REQUIREMENT: In the copy, include every record below exactly as it appears, but no pictures.

SUPPLIED MATERIAL:
======
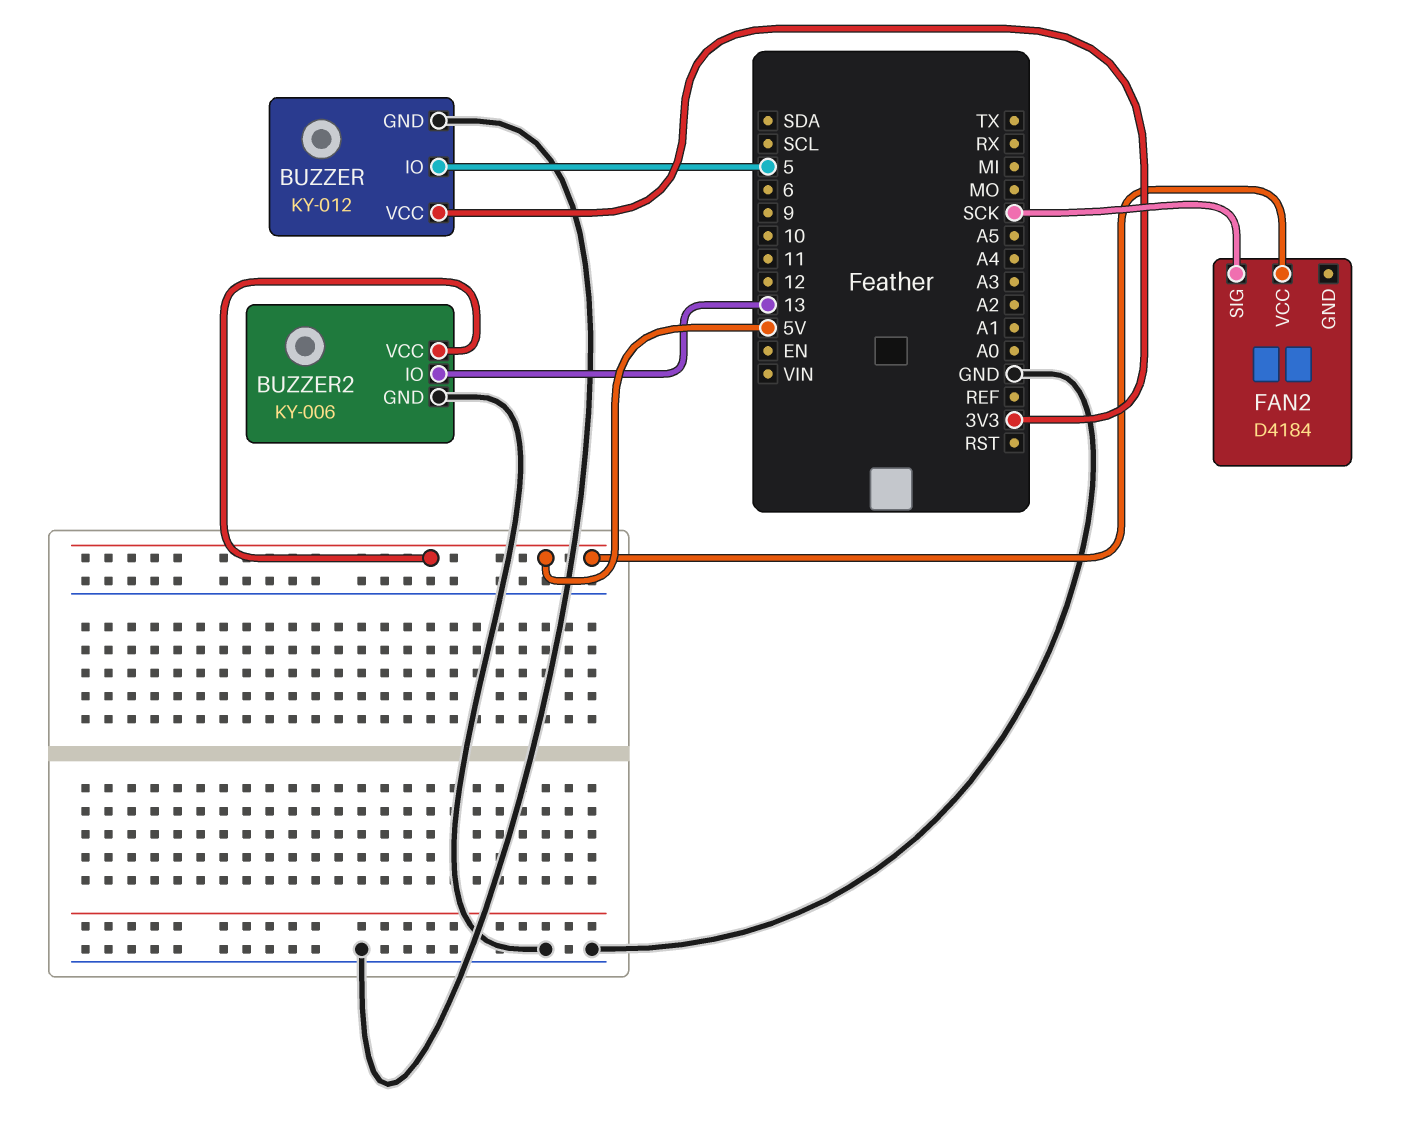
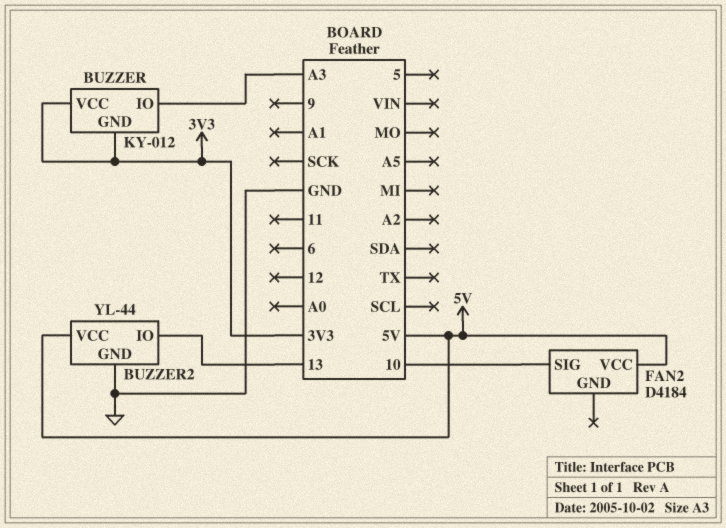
BUZZER pin GND: GND -> 3V3
BUZZER pin IO: 5 -> A3
BUZZER2: KY-006 -> YL-44
FAN2 pin SIG: SCK -> 10

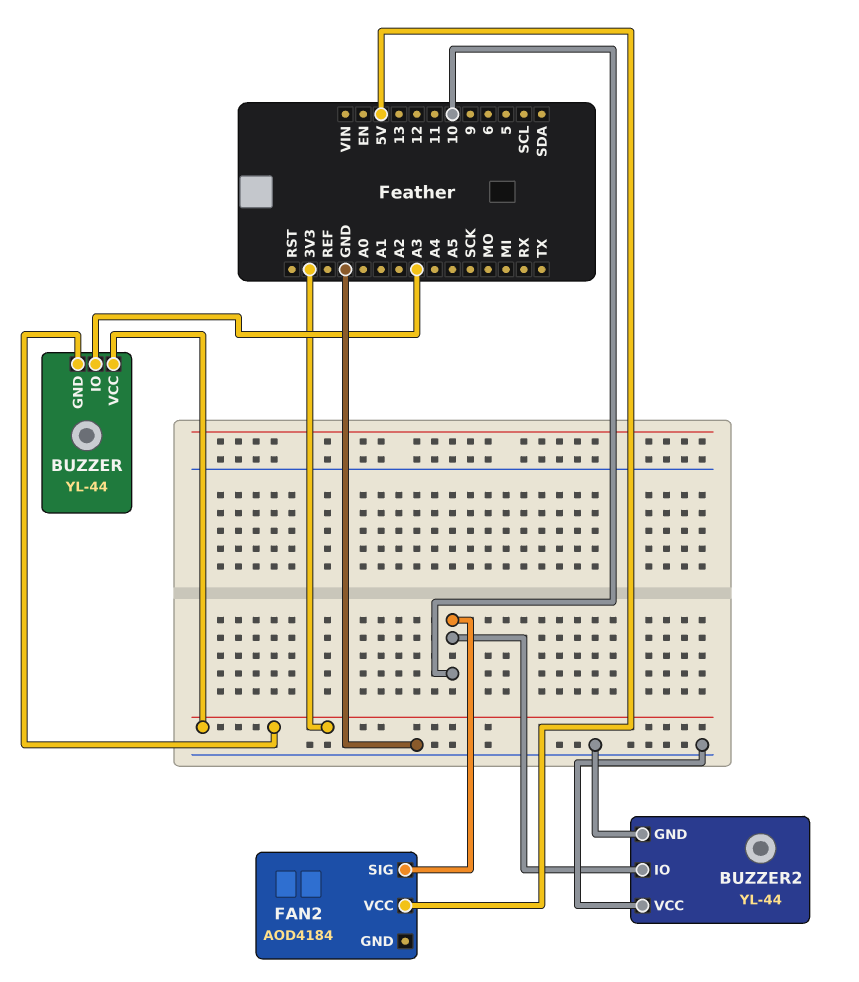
BUZZER: KY-012 -> YL-44
BUZZER2 pin IO: 13 -> 10
BUZZER2 pin VCC: 5V -> GND
FAN2: D4184 -> AOD4184

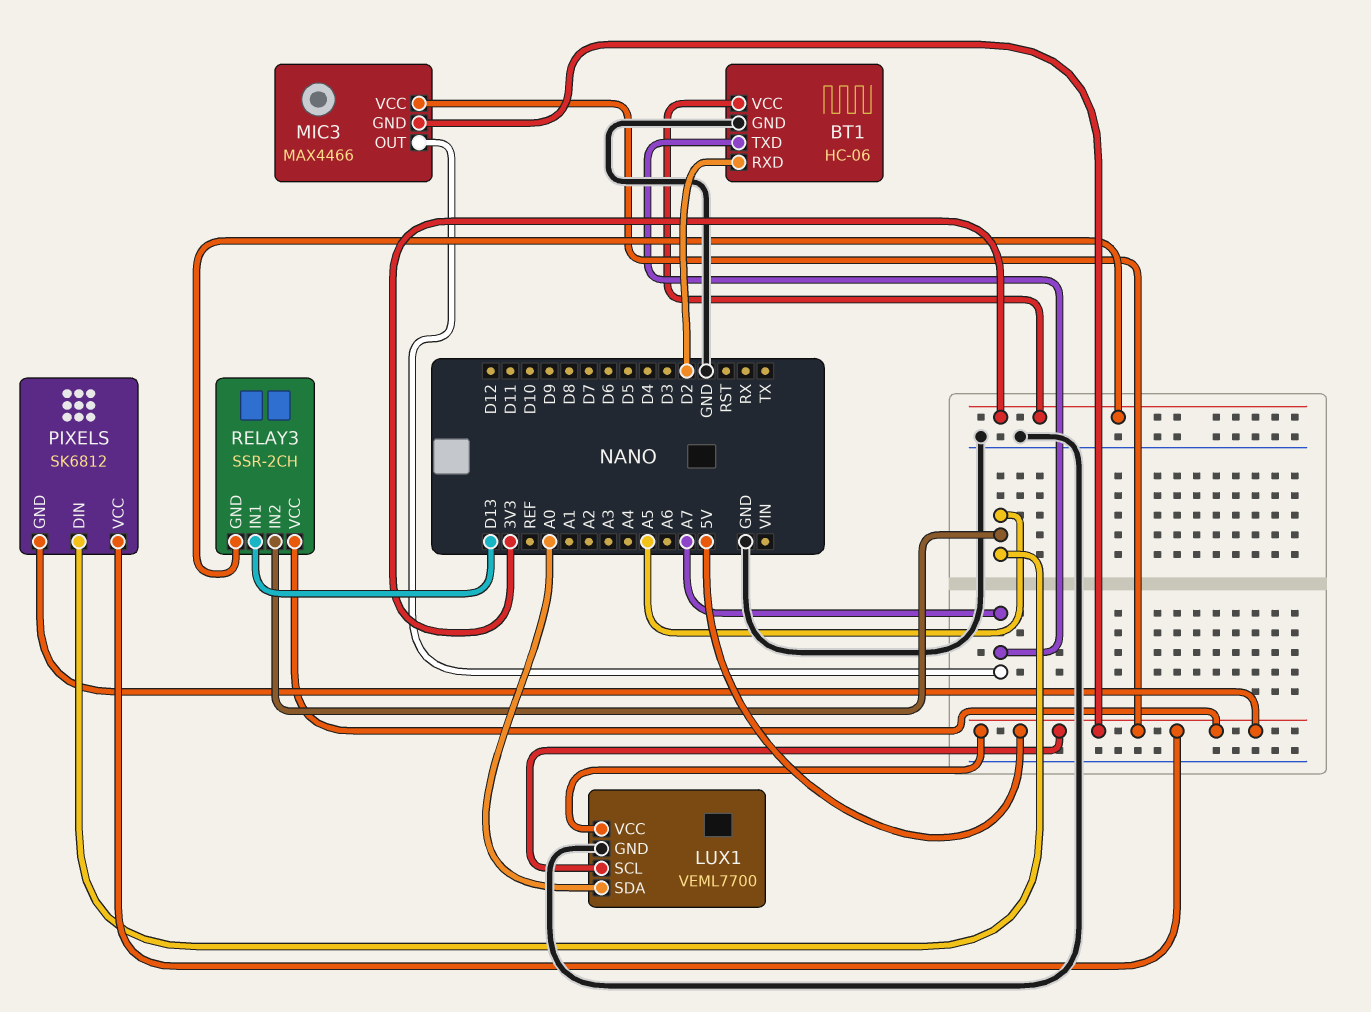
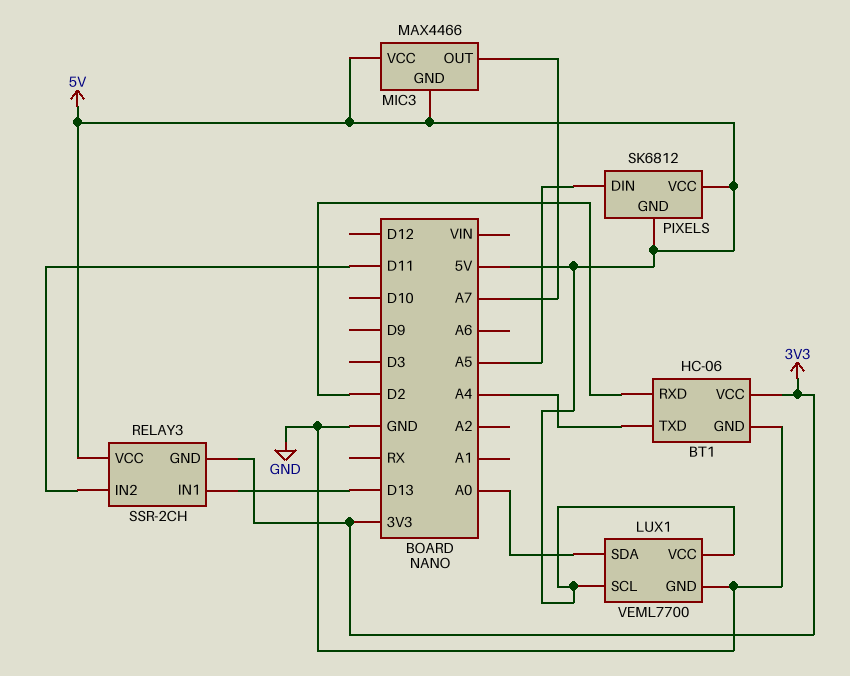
BT1 pin TXD: A7 -> A4
RELAY3 pin IN2: A5 -> D11

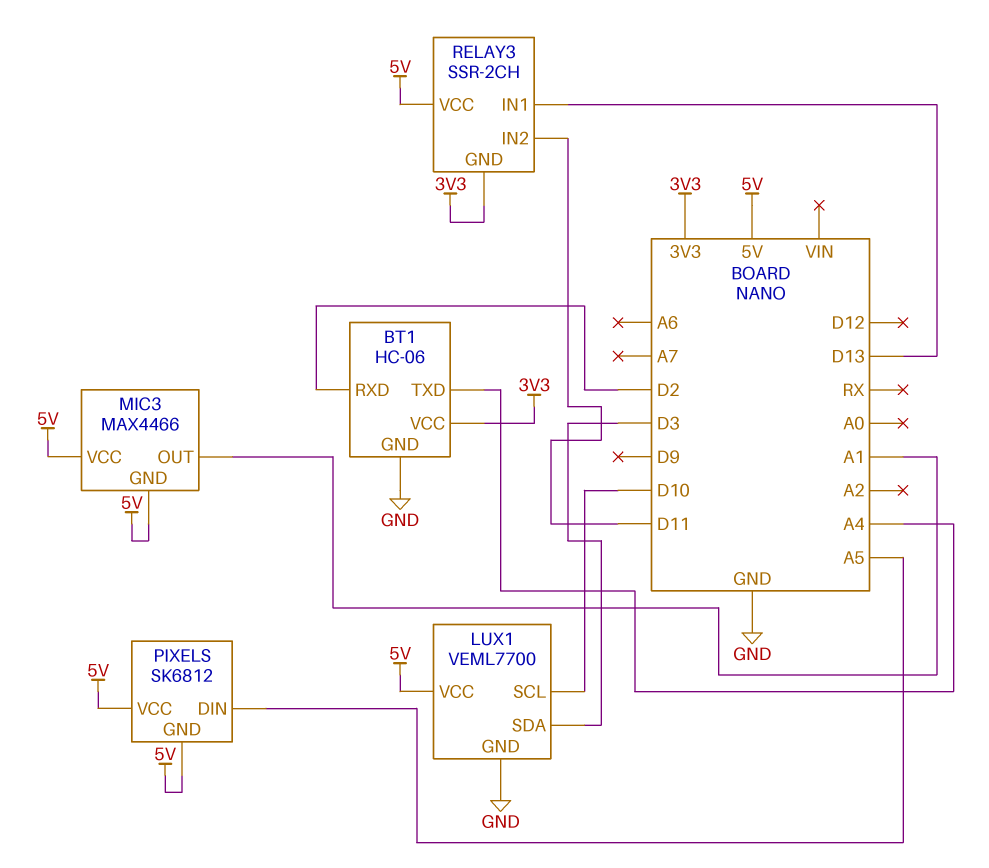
LUX1 pin SCL: 5V -> D10
LUX1 pin SDA: A0 -> D3
MIC3 pin OUT: A7 -> A1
======
RESULT FOR THIS TASK:
BUZZER pin GND: GND -> 3V3
BUZZER pin IO: 5 -> A3
BUZZER2: KY-006 -> YL-44
FAN2 pin SIG: SCK -> 10

BUZZER: KY-012 -> YL-44
BUZZER2 pin IO: 13 -> 10
BUZZER2 pin VCC: 5V -> GND
FAN2: D4184 -> AOD4184

BT1 pin TXD: A7 -> A4
RELAY3 pin IN2: A5 -> D11

LUX1 pin SCL: 5V -> D10
LUX1 pin SDA: A0 -> D3
MIC3 pin OUT: A7 -> A1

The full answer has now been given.